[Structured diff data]

▼▼▼

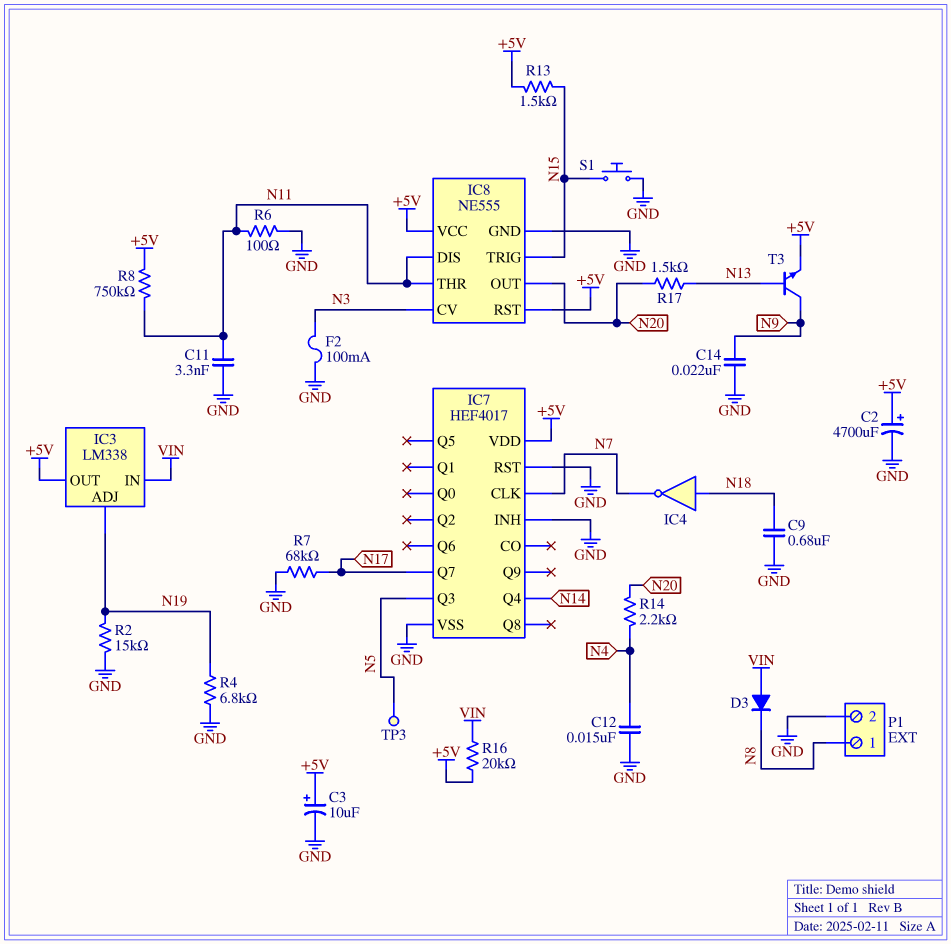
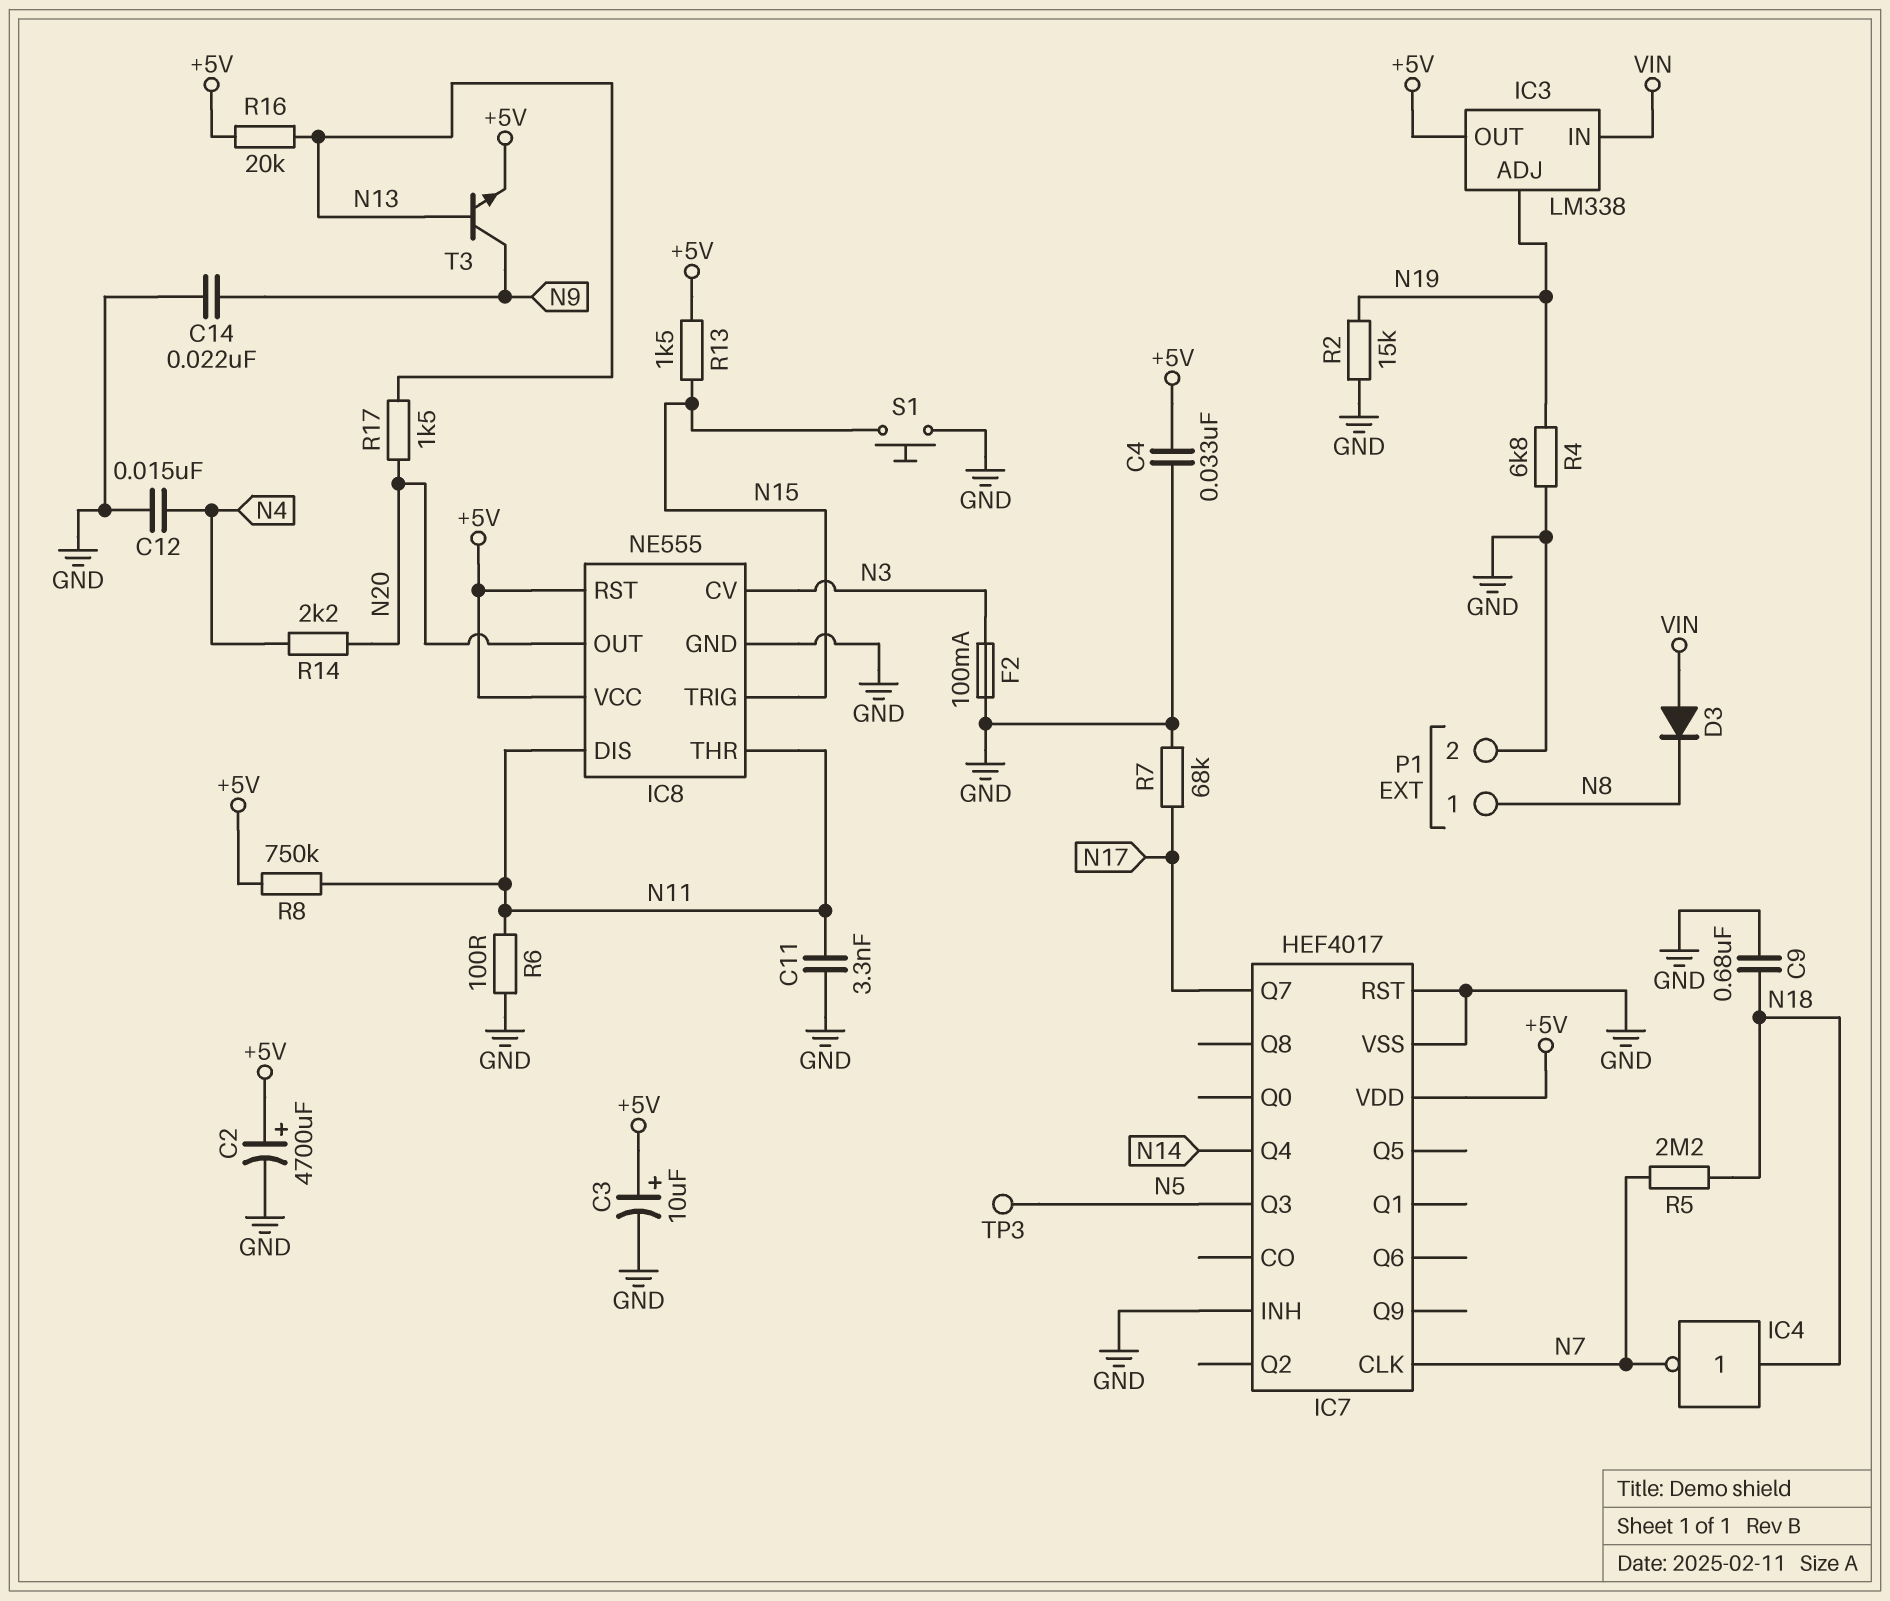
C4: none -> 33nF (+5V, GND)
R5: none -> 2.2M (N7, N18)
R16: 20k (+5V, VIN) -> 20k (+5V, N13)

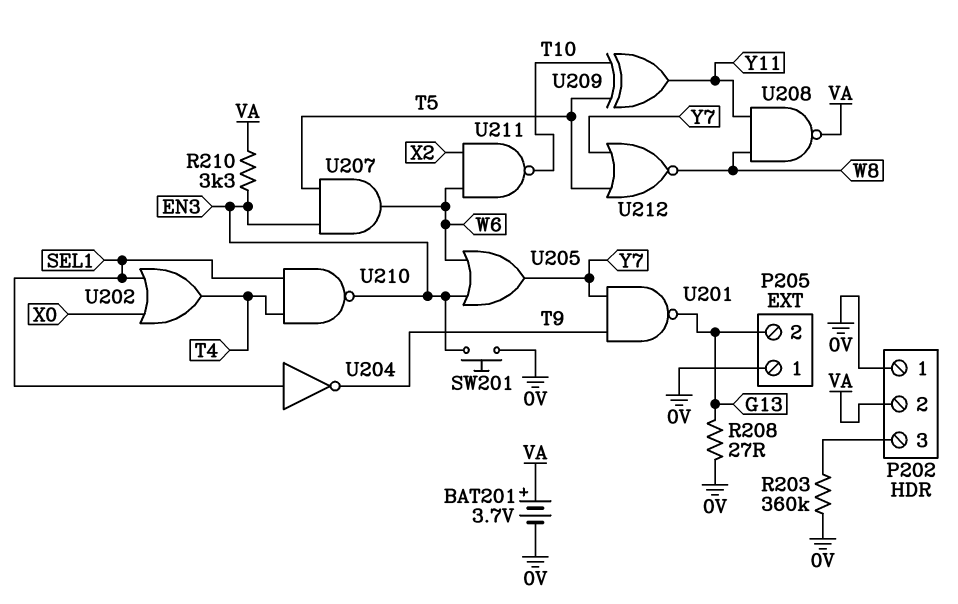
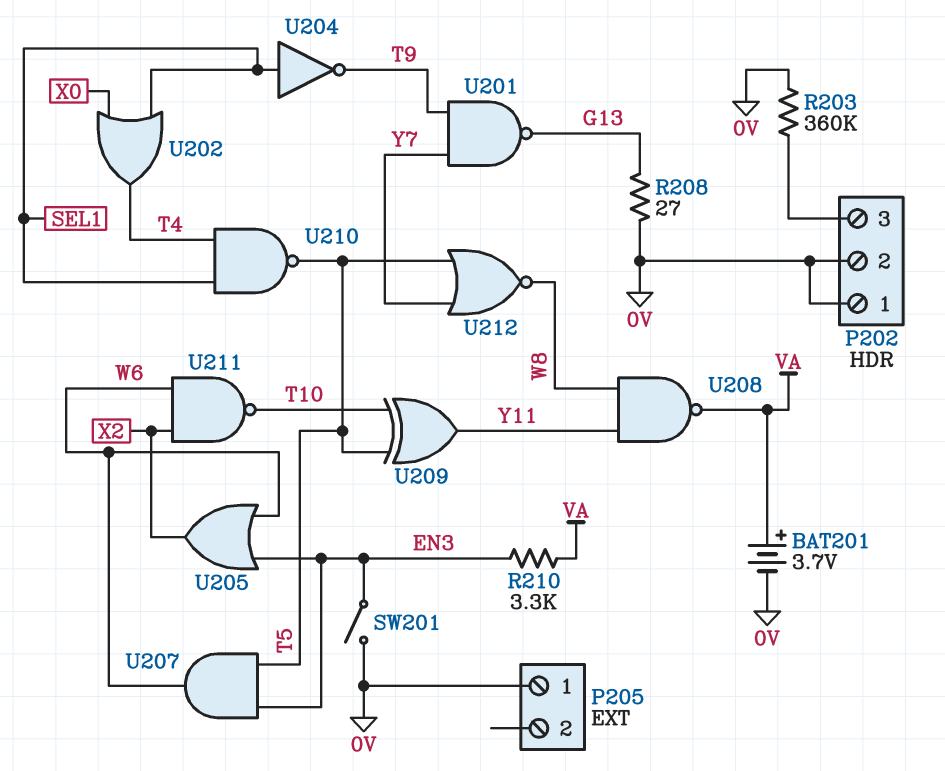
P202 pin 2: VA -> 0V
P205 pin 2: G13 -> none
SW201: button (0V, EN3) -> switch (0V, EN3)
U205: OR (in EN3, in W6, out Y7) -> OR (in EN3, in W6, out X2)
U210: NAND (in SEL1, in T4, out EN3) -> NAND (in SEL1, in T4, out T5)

▲▲▲

§ PROBLEM TO SOLVE: Lines before the one containing "P205 pin 2: G13 -> none" are to be left out; that line and every line after it through the end of the data should be copied exactly.

§ SOLVED EXERCISE:
P205 pin 2: G13 -> none
SW201: button (0V, EN3) -> switch (0V, EN3)
U205: OR (in EN3, in W6, out Y7) -> OR (in EN3, in W6, out X2)
U210: NAND (in SEL1, in T4, out EN3) -> NAND (in SEL1, in T4, out T5)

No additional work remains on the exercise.